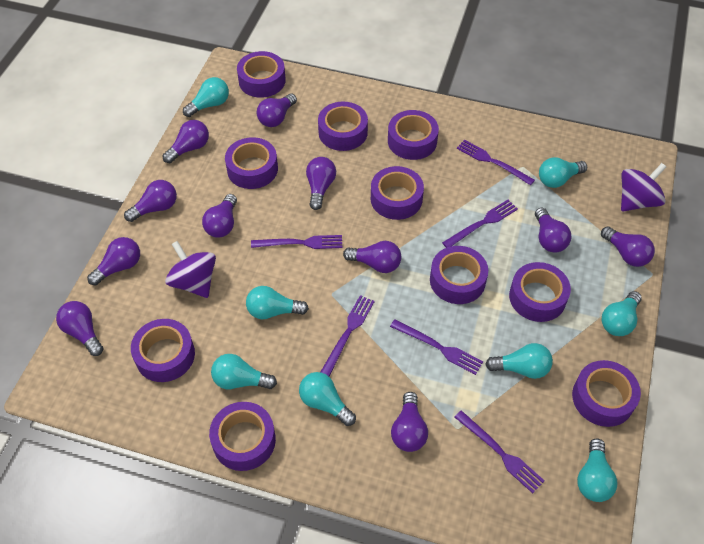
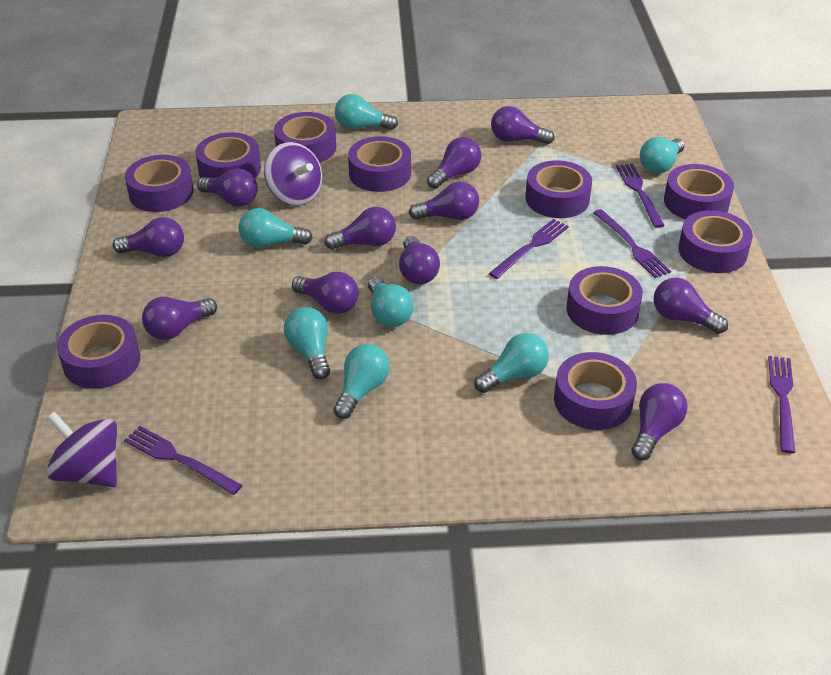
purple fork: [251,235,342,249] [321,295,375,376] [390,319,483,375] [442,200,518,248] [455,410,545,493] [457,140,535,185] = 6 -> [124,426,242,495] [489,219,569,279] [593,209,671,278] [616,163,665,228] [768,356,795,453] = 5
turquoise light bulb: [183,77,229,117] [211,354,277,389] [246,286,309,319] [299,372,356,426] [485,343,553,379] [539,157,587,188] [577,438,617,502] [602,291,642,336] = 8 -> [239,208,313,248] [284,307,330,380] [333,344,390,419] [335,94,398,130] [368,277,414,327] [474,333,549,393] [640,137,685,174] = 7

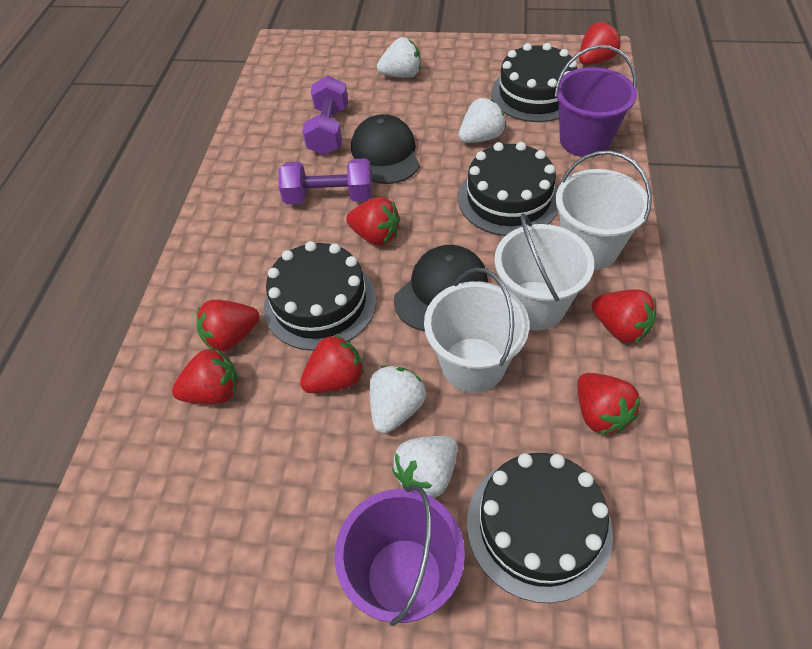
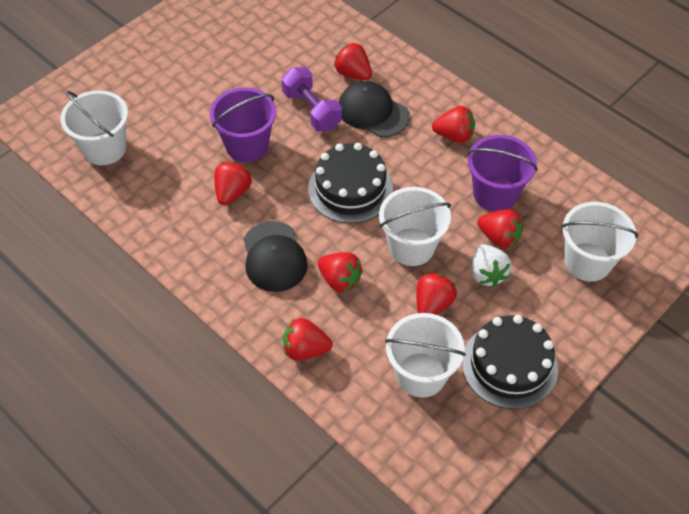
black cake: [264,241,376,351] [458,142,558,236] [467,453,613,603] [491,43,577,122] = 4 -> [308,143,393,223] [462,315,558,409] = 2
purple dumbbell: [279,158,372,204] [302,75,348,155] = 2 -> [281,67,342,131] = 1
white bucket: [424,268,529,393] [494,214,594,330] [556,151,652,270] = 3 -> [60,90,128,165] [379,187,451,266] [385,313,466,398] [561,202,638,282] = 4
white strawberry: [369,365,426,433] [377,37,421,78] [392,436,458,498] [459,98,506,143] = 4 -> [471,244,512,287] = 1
=======
*Problem description*:
For the entries above, return an exact copy that omits the images.

*Solution to this exercise*:
purple fork: [251,235,342,249] [321,295,375,376] [390,319,483,375] [442,200,518,248] [455,410,545,493] [457,140,535,185] = 6 -> [124,426,242,495] [489,219,569,279] [593,209,671,278] [616,163,665,228] [768,356,795,453] = 5
turquoise light bulb: [183,77,229,117] [211,354,277,389] [246,286,309,319] [299,372,356,426] [485,343,553,379] [539,157,587,188] [577,438,617,502] [602,291,642,336] = 8 -> [239,208,313,248] [284,307,330,380] [333,344,390,419] [335,94,398,130] [368,277,414,327] [474,333,549,393] [640,137,685,174] = 7

black cake: [264,241,376,351] [458,142,558,236] [467,453,613,603] [491,43,577,122] = 4 -> [308,143,393,223] [462,315,558,409] = 2
purple dumbbell: [279,158,372,204] [302,75,348,155] = 2 -> [281,67,342,131] = 1
white bucket: [424,268,529,393] [494,214,594,330] [556,151,652,270] = 3 -> [60,90,128,165] [379,187,451,266] [385,313,466,398] [561,202,638,282] = 4
white strawberry: [369,365,426,433] [377,37,421,78] [392,436,458,498] [459,98,506,143] = 4 -> [471,244,512,287] = 1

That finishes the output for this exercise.